● **Challenge**: Count the lines in the records below that contain the string "point", where uppercase and lowercase letters count as different. Give only the number.

* Start *

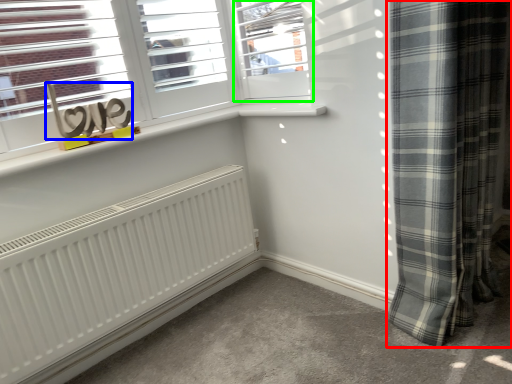
Question: Which object is the farthest from curtain (highlighted by a red box)? Choose among these: writing (highlighted by a blue box) or window (highlighted by a green box).

Choices:
 (A) writing
 (B) window

Answer: (A)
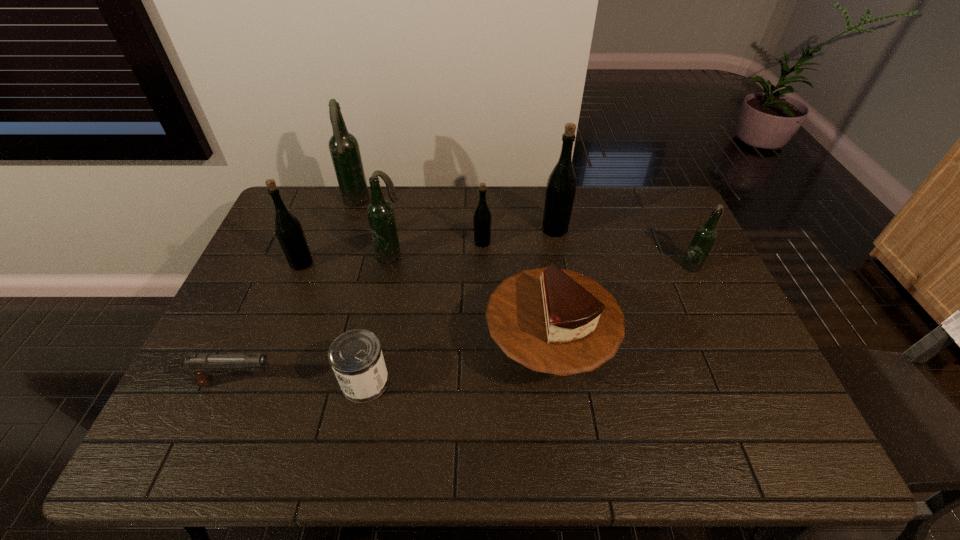
Where is `the leftmost dark beer bottle`? The height and width of the screenshot is (540, 960). the leftmost dark beer bottle is located at coordinates (343, 146).

Identify the location of the fifth beer bottle from right to left. (343, 146).

You are a GUI agent. You are given a task and a screenshot of the screen. Output one action in this format:
    pyautogui.click(x=<x>, y=<y>)
    Task: Click on the rightmost green beer bottle
    This screenshot has width=960, height=540.
    Given the screenshot: What is the action you would take?
    pyautogui.click(x=560, y=189)

Identify the location of the second beer bottle from right to left. The width and height of the screenshot is (960, 540). (560, 189).

Locate an element on the screen. the second smallest green beer bottle is located at coordinates (288, 229).

Identify the location of the nearest green beer bottle. (288, 229).

This screenshot has width=960, height=540. What are the coordinates of `the third beer bottle from left to right` in the screenshot? It's located at (380, 213).

You are a GUI agent. You are given a task and a screenshot of the screen. Output one action in this format:
    pyautogui.click(x=<x>, y=<y>)
    Task: Click on the second smallest dark beer bottle
    The image size is (960, 540).
    Given the screenshot: What is the action you would take?
    pyautogui.click(x=380, y=213)

Identify the location of the fourth beer bottle from left to right. (482, 218).

Where is `the second green beer bottle from left to right`? Image resolution: width=960 pixels, height=540 pixels. the second green beer bottle from left to right is located at coordinates (482, 218).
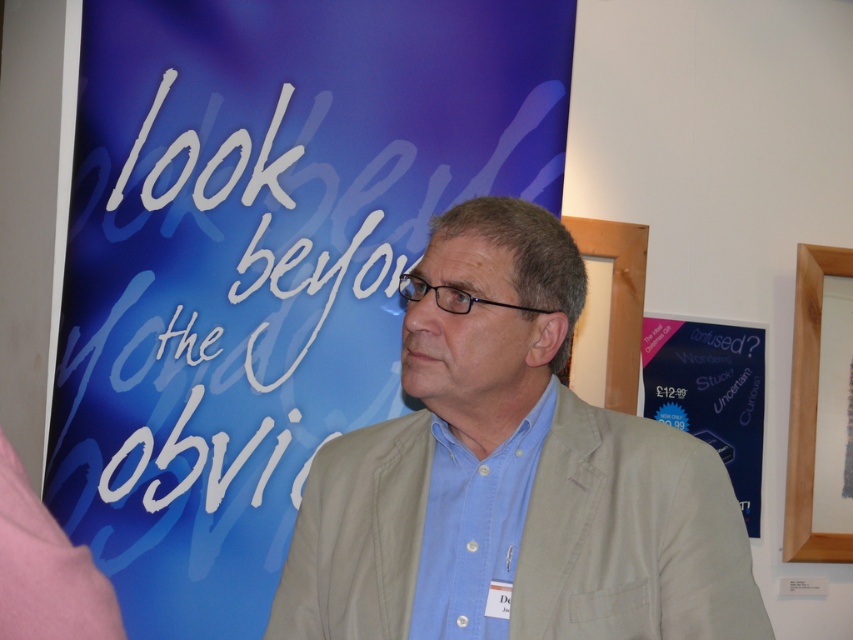
Question: Among these objects, which one is farthest from the camera?

Choices:
 (A) blue cotton shirt at center
 (B) wooden frame at upper right
 (C) beige fabric jacket at center

Answer: (B)

Question: Which point is farther from the camera taking this photo?

Choices:
 (A) (630, 385)
 (B) (712, 333)
 (C) (544, 388)

Answer: (B)

Question: Can you confirm if beige fabric jacket at center is positioned above blue paper at upper right?

Choices:
 (A) yes
 (B) no

Answer: (A)

Question: Is blue fabric poster at upper left to the left of blue paper at upper right from the viewer's perspective?

Choices:
 (A) no
 (B) yes

Answer: (B)

Question: Which point is farther to the camera?

Choices:
 (A) blue cotton shirt at center
 (B) wooden frame at upper right

Answer: (B)

Question: Does blue fabric poster at upper left appear on the right side of blue paper at upper right?

Choices:
 (A) yes
 (B) no

Answer: (B)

* End *

● **Exercise response**: 2